*Directive*
Could you transcribe the lines of the listing below, from the line containing "Find the location of a" through the line containing "downhill is located", and nothing else? Leave the pictures out of your answer.

*Data in this exercise*

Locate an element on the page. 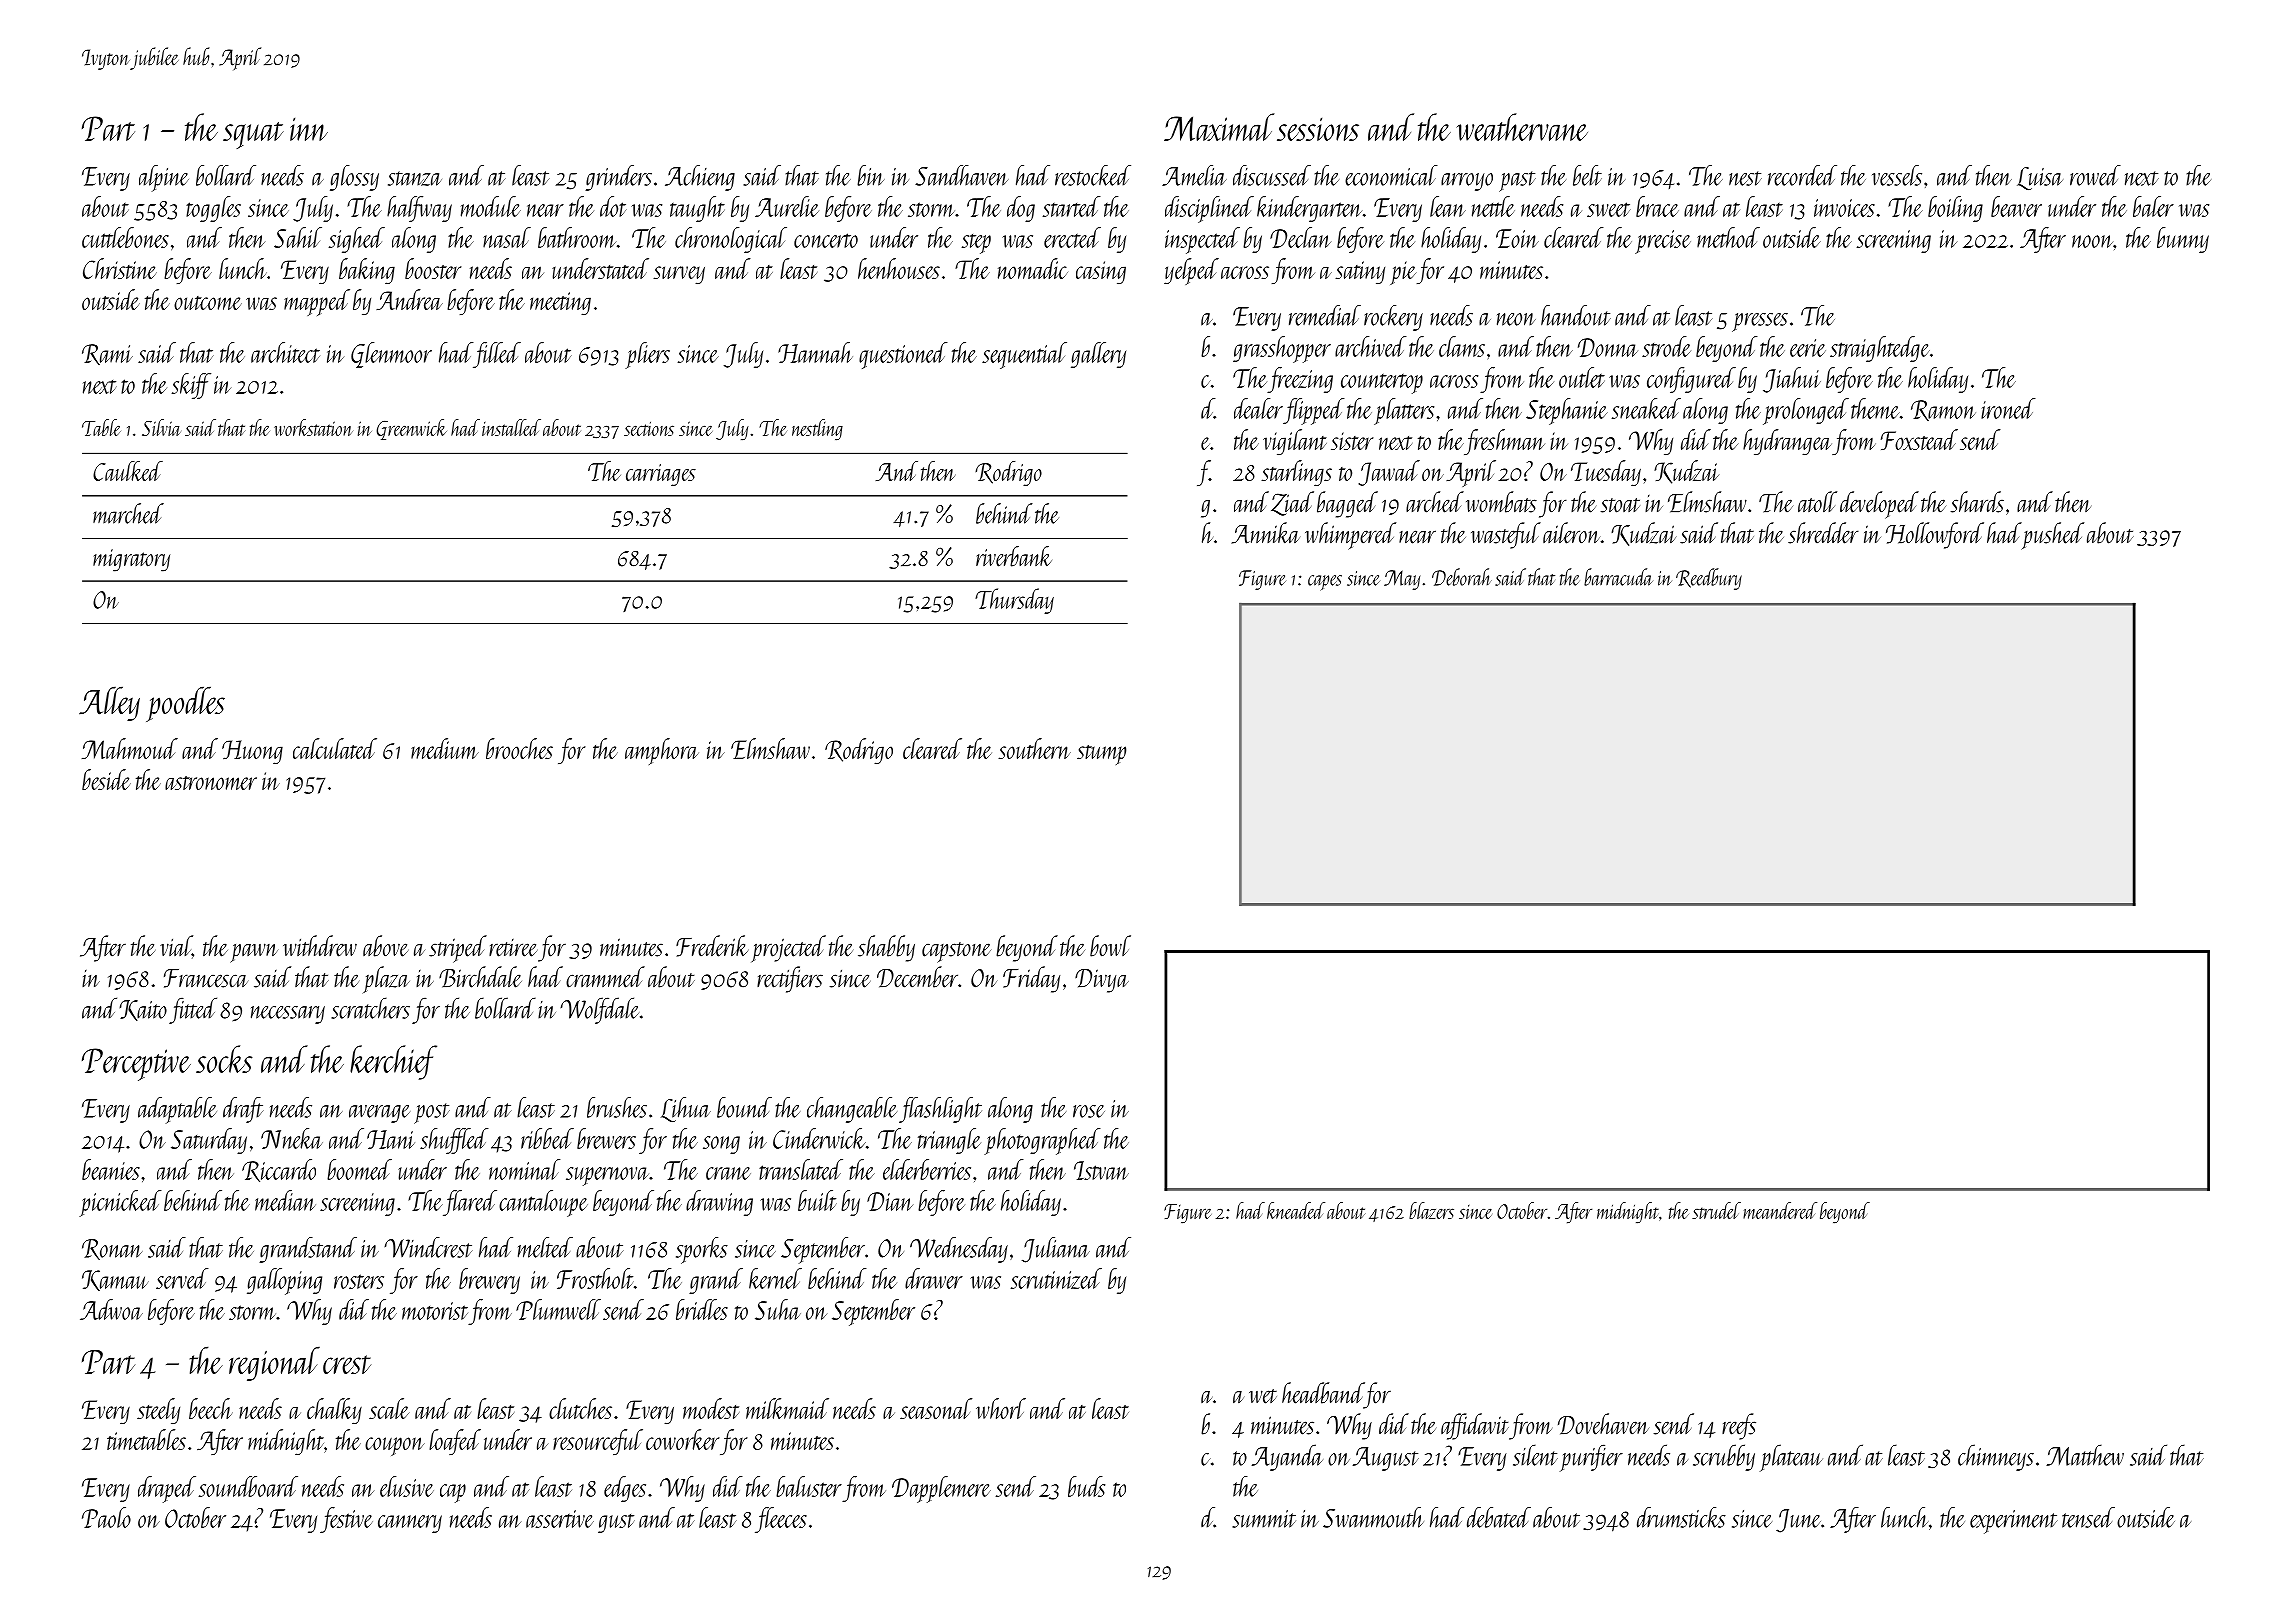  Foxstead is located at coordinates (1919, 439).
* * *
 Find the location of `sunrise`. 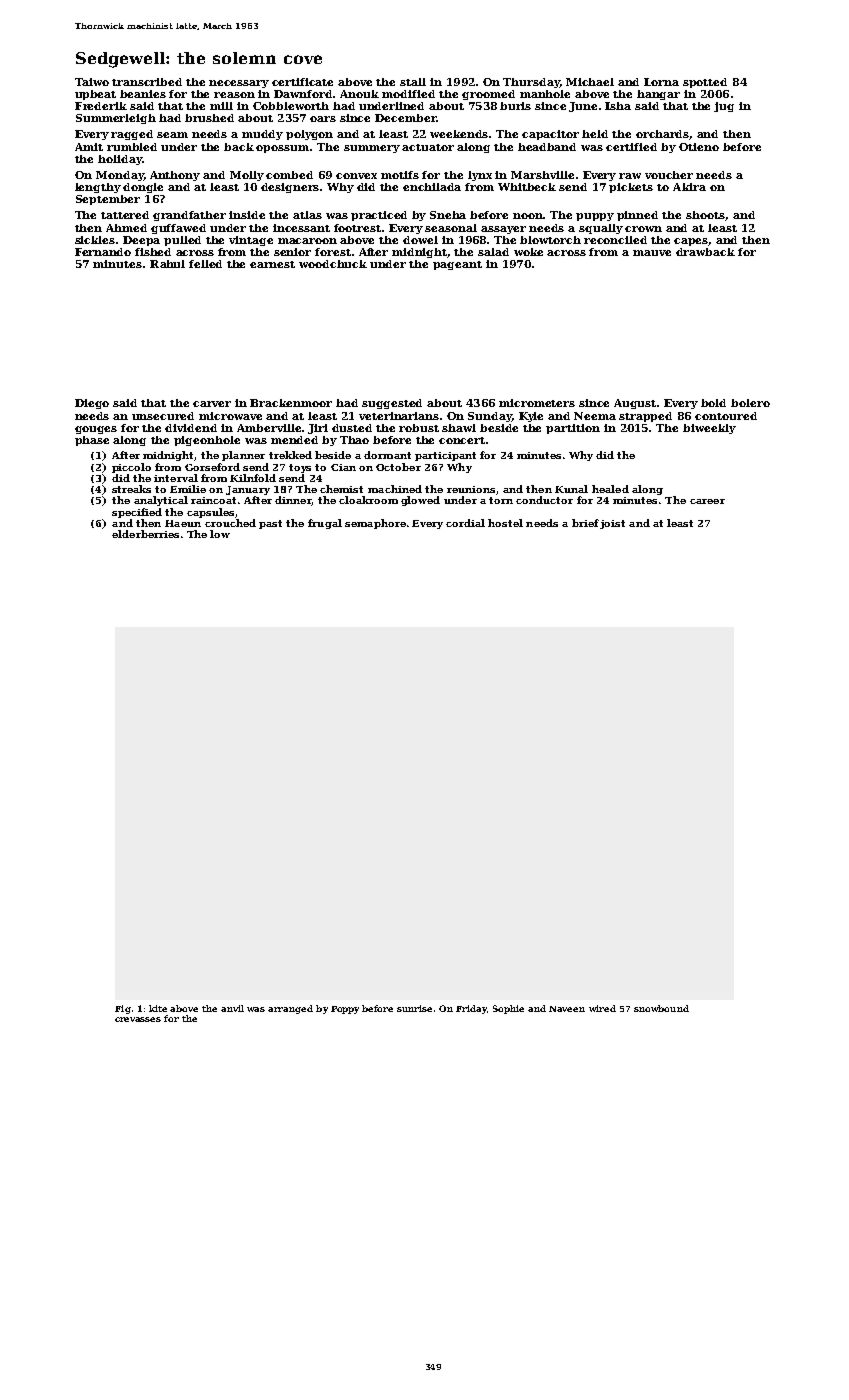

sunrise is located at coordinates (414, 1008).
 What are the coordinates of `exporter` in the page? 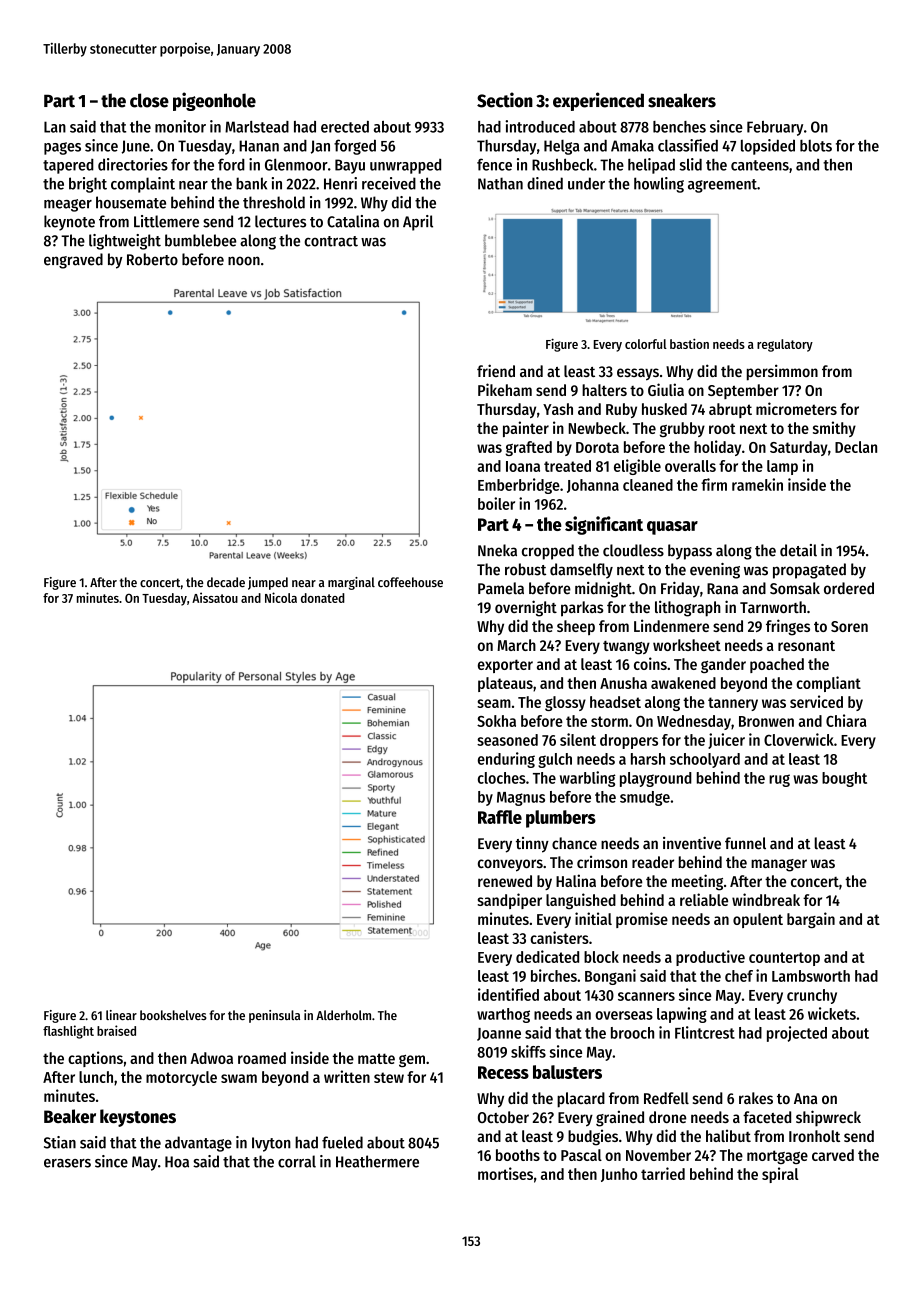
==
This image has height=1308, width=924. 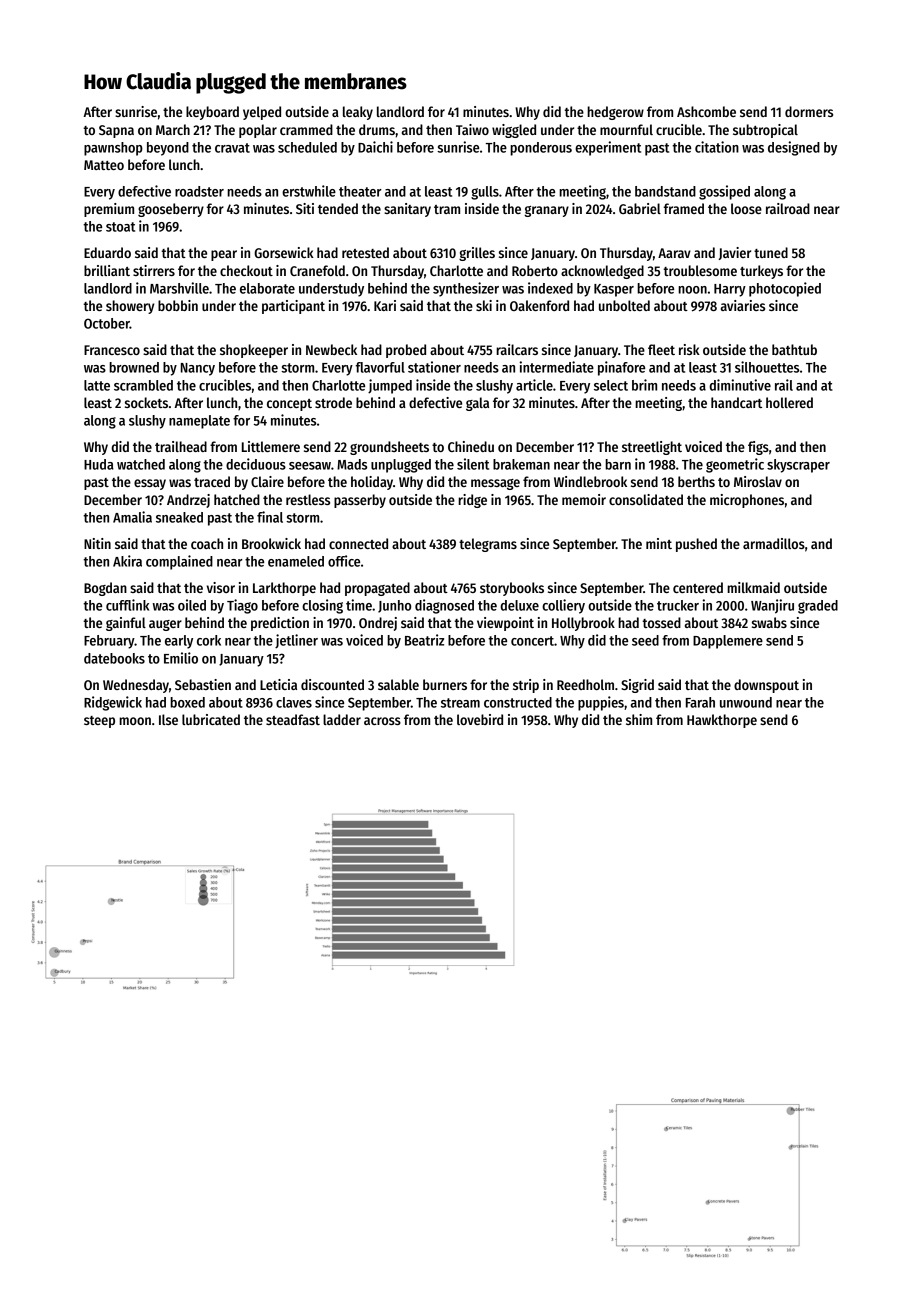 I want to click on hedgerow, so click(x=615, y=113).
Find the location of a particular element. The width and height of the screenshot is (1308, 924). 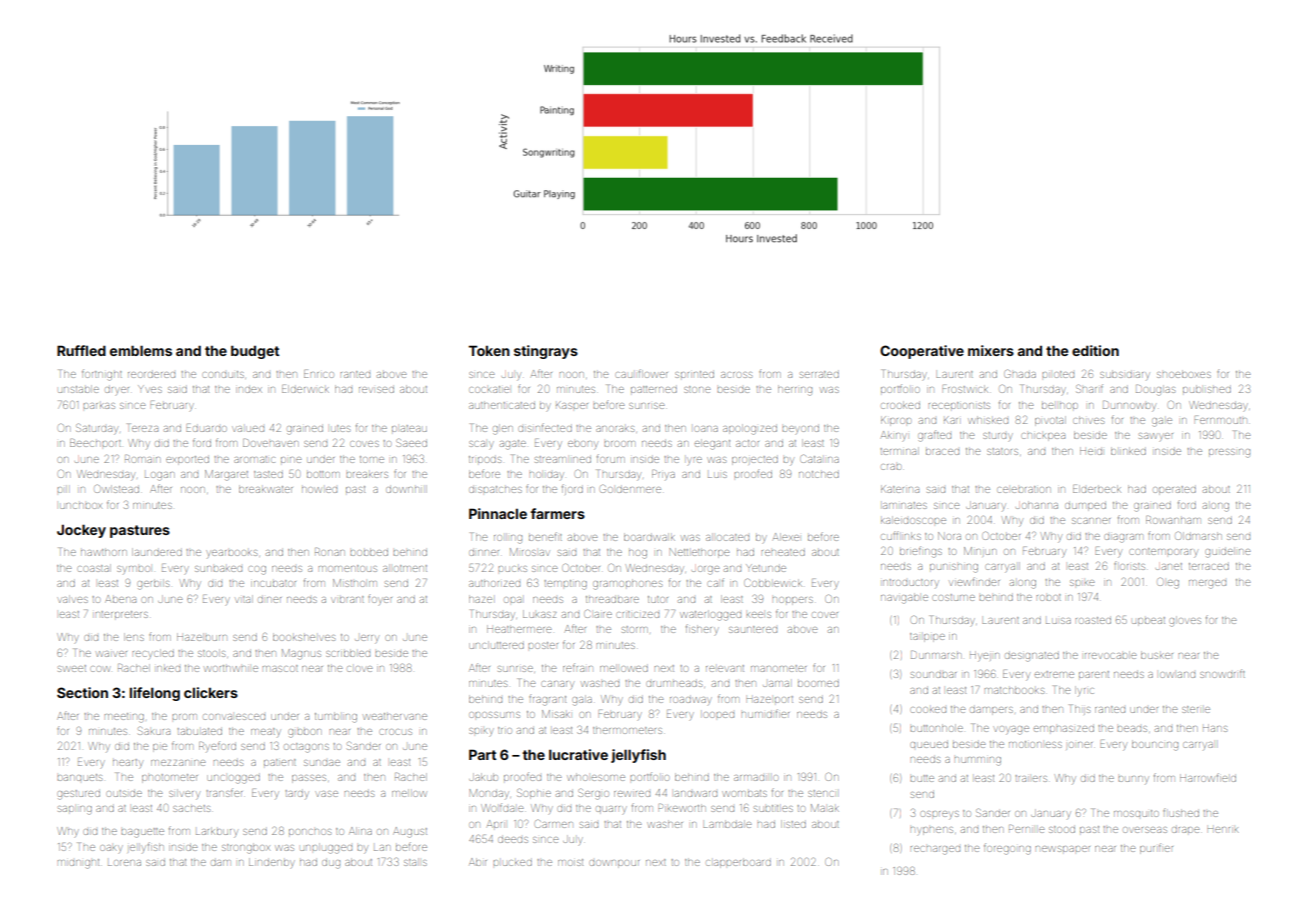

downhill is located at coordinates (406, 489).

*Solution below*
Find the location of a particular element. The width and height of the screenshot is (1308, 924). 

downhill is located at coordinates (406, 489).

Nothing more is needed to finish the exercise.